Work instructions:
Give the number of lines in the records below that contain the word "FILT". State only that number.
**** Provided records ****
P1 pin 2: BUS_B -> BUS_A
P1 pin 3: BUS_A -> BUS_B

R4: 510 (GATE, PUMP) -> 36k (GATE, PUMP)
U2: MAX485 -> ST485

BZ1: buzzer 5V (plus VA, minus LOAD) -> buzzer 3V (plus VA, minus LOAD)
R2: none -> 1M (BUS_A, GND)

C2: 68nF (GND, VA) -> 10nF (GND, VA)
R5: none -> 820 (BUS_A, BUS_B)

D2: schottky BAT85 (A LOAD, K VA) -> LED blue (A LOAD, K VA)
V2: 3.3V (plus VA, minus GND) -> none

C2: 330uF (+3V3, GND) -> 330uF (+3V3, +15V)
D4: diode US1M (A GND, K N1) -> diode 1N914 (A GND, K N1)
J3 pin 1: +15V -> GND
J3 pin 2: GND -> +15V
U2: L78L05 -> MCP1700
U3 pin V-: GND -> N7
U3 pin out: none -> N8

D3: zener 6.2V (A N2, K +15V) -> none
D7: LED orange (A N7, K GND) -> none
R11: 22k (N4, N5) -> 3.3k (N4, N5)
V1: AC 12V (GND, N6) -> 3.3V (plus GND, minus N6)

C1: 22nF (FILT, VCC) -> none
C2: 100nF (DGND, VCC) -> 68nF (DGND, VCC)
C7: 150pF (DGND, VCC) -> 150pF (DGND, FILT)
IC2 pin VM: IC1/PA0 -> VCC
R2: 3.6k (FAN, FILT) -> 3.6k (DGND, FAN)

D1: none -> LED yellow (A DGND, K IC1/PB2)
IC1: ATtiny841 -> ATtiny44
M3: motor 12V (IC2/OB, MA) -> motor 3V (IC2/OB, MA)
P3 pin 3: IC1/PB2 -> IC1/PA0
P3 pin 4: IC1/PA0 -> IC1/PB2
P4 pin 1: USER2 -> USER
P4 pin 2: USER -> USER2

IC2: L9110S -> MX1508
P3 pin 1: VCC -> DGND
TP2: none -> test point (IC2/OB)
****
Response area:
3